— STORED RECORDS —
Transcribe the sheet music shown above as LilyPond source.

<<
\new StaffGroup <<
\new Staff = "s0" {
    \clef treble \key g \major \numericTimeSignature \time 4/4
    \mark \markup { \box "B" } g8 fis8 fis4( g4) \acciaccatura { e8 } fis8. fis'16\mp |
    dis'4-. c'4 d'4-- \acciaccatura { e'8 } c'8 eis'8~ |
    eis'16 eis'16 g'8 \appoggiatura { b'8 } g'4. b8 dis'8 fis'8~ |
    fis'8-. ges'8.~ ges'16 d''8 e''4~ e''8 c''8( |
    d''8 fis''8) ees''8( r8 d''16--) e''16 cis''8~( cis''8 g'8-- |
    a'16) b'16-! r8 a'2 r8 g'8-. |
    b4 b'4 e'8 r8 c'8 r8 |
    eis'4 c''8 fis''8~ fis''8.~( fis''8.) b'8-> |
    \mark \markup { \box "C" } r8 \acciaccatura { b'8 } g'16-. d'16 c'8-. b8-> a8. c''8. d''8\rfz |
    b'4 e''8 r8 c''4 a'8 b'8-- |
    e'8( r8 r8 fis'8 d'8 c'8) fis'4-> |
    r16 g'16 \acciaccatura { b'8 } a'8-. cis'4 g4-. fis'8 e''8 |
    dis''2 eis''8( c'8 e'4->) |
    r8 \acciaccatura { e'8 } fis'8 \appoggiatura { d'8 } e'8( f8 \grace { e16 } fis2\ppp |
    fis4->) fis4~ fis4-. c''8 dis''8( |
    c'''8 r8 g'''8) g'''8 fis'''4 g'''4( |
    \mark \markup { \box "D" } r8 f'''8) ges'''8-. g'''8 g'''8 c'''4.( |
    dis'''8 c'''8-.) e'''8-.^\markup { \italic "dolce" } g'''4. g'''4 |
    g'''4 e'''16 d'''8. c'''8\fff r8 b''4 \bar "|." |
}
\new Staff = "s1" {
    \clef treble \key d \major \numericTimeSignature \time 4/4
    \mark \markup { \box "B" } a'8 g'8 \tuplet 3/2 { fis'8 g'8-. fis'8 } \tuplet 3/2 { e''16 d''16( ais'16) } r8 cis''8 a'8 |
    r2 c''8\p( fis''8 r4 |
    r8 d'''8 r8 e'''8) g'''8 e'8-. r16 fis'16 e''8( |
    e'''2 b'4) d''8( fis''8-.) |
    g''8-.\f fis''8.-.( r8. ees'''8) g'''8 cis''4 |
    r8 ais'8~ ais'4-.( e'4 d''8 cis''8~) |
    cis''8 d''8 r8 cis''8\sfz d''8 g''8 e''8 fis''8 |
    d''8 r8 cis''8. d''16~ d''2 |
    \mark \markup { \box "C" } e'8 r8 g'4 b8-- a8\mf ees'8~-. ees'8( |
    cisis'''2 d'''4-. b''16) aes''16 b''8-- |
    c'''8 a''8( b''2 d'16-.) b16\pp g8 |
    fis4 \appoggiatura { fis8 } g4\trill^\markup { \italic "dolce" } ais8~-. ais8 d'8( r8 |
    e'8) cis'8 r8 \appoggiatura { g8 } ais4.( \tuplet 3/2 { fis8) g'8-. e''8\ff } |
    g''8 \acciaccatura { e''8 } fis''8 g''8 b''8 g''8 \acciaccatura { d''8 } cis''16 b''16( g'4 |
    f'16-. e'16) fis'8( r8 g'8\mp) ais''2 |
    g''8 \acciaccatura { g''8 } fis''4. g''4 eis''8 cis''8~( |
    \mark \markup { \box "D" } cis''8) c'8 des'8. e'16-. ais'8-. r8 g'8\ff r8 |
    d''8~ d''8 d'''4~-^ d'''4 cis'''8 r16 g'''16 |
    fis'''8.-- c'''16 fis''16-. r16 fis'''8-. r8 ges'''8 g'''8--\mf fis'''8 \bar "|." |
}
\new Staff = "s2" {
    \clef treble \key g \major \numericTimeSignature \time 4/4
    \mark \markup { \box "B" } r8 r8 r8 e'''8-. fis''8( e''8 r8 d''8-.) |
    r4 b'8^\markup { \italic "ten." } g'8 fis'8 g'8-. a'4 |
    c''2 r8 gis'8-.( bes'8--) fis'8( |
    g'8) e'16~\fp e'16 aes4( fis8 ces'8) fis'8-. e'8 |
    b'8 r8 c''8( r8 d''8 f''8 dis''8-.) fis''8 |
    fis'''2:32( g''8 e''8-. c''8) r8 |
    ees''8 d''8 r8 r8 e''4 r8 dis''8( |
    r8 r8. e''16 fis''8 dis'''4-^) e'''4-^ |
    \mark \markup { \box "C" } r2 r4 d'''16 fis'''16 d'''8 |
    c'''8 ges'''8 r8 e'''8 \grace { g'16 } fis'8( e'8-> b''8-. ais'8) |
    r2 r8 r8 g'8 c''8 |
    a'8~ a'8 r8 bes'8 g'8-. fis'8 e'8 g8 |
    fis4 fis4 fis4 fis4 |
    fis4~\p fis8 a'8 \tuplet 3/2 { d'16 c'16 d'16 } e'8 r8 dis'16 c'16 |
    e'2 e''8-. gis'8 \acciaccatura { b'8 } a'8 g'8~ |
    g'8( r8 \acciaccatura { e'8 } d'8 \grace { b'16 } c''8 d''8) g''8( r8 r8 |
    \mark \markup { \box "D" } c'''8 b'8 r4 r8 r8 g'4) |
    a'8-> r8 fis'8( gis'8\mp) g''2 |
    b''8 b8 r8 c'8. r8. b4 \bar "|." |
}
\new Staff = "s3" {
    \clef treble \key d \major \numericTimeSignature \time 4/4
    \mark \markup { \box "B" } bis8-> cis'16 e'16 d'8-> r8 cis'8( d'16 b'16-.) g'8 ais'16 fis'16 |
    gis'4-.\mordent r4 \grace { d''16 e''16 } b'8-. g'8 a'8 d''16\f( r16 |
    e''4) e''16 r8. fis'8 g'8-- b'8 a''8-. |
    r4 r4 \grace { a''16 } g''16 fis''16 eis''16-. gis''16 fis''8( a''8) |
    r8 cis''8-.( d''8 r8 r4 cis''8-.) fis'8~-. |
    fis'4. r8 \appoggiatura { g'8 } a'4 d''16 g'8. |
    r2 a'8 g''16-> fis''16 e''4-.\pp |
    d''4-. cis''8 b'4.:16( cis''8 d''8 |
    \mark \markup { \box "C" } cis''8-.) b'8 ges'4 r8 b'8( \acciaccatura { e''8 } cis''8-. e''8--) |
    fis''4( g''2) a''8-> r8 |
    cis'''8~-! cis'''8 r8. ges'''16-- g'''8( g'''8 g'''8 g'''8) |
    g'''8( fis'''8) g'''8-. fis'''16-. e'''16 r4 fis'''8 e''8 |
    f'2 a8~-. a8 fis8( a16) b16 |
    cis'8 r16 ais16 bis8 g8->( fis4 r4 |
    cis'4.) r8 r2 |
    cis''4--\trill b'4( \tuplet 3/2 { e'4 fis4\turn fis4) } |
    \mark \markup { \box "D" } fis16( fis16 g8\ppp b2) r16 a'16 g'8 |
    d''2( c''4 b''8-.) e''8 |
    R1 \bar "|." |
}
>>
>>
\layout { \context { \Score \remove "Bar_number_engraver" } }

— TASK REQUIREMENTS —
Collect every line of the records above that contains the string "tuplet". Case counts, so only exact matches qualify.

— COMPLETE RESPONSE —
    \mark \markup { \box "B" } a'8 g'8 \tuplet 3/2 { fis'8 g'8-. fis'8 } \tuplet 3/2 { e''16 d''16( ais'16) } r8 cis''8 a'8 |
    e'8) cis'8 r8 \appoggiatura { g8 } ais4.( \tuplet 3/2 { fis8) g'8-. e''8\ff } |
    fis4~\p fis8 a'8 \tuplet 3/2 { d'16 c'16 d'16 } e'8 r8 dis'16 c'16 |
    cis''4--\trill b'4( \tuplet 3/2 { e'4 fis4\turn fis4) } |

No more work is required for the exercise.